TASK DESCRIPTION: Retype every line of the items below without changing a single character.

Collected data:
☆ ☆ ☆ ☆ ☆ ☆ ☆

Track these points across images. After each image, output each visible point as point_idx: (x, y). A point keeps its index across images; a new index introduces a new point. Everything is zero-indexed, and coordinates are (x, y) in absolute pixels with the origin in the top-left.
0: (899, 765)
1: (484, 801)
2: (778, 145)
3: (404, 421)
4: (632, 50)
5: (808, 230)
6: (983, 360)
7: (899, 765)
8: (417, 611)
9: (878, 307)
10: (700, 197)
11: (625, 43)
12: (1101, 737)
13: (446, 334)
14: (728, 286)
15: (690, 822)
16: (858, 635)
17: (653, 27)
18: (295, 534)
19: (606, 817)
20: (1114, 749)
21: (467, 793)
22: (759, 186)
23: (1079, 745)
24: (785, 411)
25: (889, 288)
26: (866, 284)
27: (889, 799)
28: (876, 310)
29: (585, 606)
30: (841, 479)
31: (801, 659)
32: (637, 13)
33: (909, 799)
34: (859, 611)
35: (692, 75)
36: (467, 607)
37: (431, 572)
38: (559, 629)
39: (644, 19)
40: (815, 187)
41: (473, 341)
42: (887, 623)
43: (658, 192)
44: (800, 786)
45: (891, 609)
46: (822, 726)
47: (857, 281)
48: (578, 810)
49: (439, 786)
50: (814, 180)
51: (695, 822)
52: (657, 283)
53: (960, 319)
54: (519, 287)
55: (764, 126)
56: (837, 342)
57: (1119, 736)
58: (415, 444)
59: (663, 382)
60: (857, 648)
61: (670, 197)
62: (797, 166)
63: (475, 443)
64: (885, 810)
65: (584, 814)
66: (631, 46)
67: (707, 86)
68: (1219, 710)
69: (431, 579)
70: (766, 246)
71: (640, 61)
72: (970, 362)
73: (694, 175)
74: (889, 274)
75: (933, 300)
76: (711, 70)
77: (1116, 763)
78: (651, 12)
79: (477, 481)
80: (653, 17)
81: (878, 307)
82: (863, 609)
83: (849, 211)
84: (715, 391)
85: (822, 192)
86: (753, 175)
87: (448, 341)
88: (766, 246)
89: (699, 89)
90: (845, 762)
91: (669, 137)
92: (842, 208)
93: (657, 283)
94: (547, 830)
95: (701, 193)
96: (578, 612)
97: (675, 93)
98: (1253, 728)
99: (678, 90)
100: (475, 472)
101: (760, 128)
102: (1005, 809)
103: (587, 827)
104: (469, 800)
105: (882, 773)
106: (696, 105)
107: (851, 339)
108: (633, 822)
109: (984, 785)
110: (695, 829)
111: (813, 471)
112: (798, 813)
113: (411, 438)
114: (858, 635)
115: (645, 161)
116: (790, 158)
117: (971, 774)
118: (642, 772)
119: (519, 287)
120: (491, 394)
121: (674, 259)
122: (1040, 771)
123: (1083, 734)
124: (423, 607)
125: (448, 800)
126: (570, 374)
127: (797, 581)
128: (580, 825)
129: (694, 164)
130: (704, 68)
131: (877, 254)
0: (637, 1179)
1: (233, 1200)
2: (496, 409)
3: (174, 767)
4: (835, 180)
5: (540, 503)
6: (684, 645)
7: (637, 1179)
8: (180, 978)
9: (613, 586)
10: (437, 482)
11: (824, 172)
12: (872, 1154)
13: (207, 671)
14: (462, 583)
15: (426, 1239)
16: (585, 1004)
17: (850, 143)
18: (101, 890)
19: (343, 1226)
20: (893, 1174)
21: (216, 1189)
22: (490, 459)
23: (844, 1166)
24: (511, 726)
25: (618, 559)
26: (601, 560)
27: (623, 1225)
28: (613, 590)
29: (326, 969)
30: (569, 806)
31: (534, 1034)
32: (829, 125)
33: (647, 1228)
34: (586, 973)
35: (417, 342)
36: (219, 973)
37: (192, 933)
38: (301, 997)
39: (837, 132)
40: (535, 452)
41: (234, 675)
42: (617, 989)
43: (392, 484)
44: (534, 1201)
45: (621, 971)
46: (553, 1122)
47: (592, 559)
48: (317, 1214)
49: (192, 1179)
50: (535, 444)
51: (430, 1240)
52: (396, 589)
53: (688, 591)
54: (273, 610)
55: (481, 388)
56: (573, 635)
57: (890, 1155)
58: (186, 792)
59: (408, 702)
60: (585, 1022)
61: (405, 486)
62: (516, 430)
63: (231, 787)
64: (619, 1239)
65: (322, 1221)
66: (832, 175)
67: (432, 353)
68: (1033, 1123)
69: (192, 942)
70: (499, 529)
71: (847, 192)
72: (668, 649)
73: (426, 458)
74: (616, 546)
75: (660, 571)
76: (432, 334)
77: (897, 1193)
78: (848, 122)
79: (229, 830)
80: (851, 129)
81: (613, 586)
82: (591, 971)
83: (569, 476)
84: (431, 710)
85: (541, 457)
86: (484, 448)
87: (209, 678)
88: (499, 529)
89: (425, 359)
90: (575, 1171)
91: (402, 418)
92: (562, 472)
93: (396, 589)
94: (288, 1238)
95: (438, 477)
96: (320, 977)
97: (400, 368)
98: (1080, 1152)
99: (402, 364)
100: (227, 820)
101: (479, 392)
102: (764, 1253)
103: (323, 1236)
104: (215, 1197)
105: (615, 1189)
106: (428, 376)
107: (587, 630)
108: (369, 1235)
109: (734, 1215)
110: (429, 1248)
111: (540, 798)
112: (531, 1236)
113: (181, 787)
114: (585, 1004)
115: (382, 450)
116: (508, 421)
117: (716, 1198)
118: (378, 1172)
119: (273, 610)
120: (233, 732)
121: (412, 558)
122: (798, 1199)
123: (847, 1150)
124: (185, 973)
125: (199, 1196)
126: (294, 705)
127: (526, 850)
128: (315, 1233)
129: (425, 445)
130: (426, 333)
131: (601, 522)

☆ ☆ ☆ ☆ ☆ ☆ ☆

SOLUTION FOR THIS PROBLEM:
Track these points across images. After each image, output each visible point as point_idx: (x, y). A point keeps its index across images; a new index introduces a new point. Everything is zero-indexed, and coordinates are (x, y) in absolute pixels with the origin in the top-left.
0: (899, 765)
1: (484, 801)
2: (778, 145)
3: (404, 421)
4: (632, 50)
5: (808, 230)
6: (983, 360)
7: (899, 765)
8: (417, 611)
9: (878, 307)
10: (700, 197)
11: (625, 43)
12: (1101, 737)
13: (446, 334)
14: (728, 286)
15: (690, 822)
16: (858, 635)
17: (653, 27)
18: (295, 534)
19: (606, 817)
20: (1114, 749)
21: (467, 793)
22: (759, 186)
23: (1079, 745)
24: (785, 411)
25: (889, 288)
26: (866, 284)
27: (889, 799)
28: (876, 310)
29: (585, 606)
30: (841, 479)
31: (801, 659)
32: (637, 13)
33: (909, 799)
34: (859, 611)
35: (692, 75)
36: (467, 607)
37: (431, 572)
38: (559, 629)
39: (644, 19)
40: (815, 187)
41: (473, 341)
42: (887, 623)
43: (658, 192)
44: (800, 786)
45: (891, 609)
46: (822, 726)
47: (857, 281)
48: (578, 810)
49: (439, 786)
50: (814, 180)
51: (695, 822)
52: (657, 283)
53: (960, 319)
54: (519, 287)
55: (764, 126)
56: (837, 342)
57: (1119, 736)
58: (415, 444)
59: (663, 382)
60: (857, 648)
61: (670, 197)
62: (797, 166)
63: (475, 443)
64: (885, 810)
65: (584, 814)
66: (631, 46)
67: (707, 86)
68: (1219, 710)
69: (431, 579)
70: (766, 246)
71: (640, 61)
72: (970, 362)
73: (694, 175)
74: (889, 274)
75: (933, 300)
76: (711, 70)
77: (1116, 763)
78: (651, 12)
79: (477, 481)
80: (653, 17)
81: (878, 307)
82: (863, 609)
83: (849, 211)
84: (715, 391)
85: (822, 192)
86: (753, 175)
87: (448, 341)
88: (766, 246)
89: (699, 89)
90: (845, 762)
91: (669, 137)
92: (842, 208)
93: (657, 283)
94: (547, 830)
95: (701, 193)
96: (578, 612)
97: (675, 93)
98: (1253, 728)
99: (678, 90)
100: (475, 472)
101: (760, 128)
102: (1005, 809)
103: (587, 827)
104: (469, 800)
105: (882, 773)
106: (696, 105)
107: (851, 339)
108: (633, 822)
109: (984, 785)
110: (695, 829)
111: (813, 471)
112: (798, 813)
113: (411, 438)
114: (858, 635)
115: (645, 161)
116: (790, 158)
117: (971, 774)
118: (642, 772)
119: (519, 287)
120: (491, 394)
121: (674, 259)
122: (1040, 771)
123: (1083, 734)
124: (423, 607)
125: (448, 800)
126: (570, 374)
127: (797, 581)
128: (580, 825)
129: (694, 164)
130: (704, 68)
131: (877, 254)
0: (637, 1179)
1: (233, 1200)
2: (496, 409)
3: (174, 767)
4: (835, 180)
5: (540, 503)
6: (684, 645)
7: (637, 1179)
8: (180, 978)
9: (613, 586)
10: (437, 482)
11: (824, 172)
12: (872, 1154)
13: (207, 671)
14: (462, 583)
15: (426, 1239)
16: (585, 1004)
17: (850, 143)
18: (101, 890)
19: (343, 1226)
20: (893, 1174)
21: (216, 1189)
22: (490, 459)
23: (844, 1166)
24: (511, 726)
25: (618, 559)
26: (601, 560)
27: (623, 1225)
28: (613, 590)
29: (326, 969)
30: (569, 806)
31: (534, 1034)
32: (829, 125)
33: (647, 1228)
34: (586, 973)
35: (417, 342)
36: (219, 973)
37: (192, 933)
38: (301, 997)
39: (837, 132)
40: (535, 452)
41: (234, 675)
42: (617, 989)
43: (392, 484)
44: (534, 1201)
45: (621, 971)
46: (553, 1122)
47: (592, 559)
48: (317, 1214)
49: (192, 1179)
50: (535, 444)
51: (430, 1240)
52: (396, 589)
53: (688, 591)
54: (273, 610)
55: (481, 388)
56: (573, 635)
57: (890, 1155)
58: (186, 792)
59: (408, 702)
60: (585, 1022)
61: (405, 486)
62: (516, 430)
63: (231, 787)
64: (619, 1239)
65: (322, 1221)
66: (832, 175)
67: (432, 353)
68: (1033, 1123)
69: (192, 942)
70: (499, 529)
71: (847, 192)
72: (668, 649)
73: (426, 458)
74: (616, 546)
75: (660, 571)
76: (432, 334)
77: (897, 1193)
78: (848, 122)
79: (229, 830)
80: (851, 129)
81: (613, 586)
82: (591, 971)
83: (569, 476)
84: (431, 710)
85: (541, 457)
86: (484, 448)
87: (209, 678)
88: (499, 529)
89: (425, 359)
90: (575, 1171)
91: (402, 418)
92: (562, 472)
93: (396, 589)
94: (288, 1238)
95: (438, 477)
96: (320, 977)
97: (400, 368)
98: (1080, 1152)
99: (402, 364)
100: (227, 820)
101: (479, 392)
102: (764, 1253)
103: (323, 1236)
104: (215, 1197)
105: (615, 1189)
106: (428, 376)
107: (587, 630)
108: (369, 1235)
109: (734, 1215)
110: (429, 1248)
111: (540, 798)
112: (531, 1236)
113: (181, 787)
114: (585, 1004)
115: (382, 450)
116: (508, 421)
117: (716, 1198)
118: (378, 1172)
119: (273, 610)
120: (233, 732)
121: (412, 558)
122: (798, 1199)
123: (847, 1150)
124: (185, 973)
125: (199, 1196)
126: (294, 705)
127: (526, 850)
128: (315, 1233)
129: (425, 445)
130: (426, 333)
131: (601, 522)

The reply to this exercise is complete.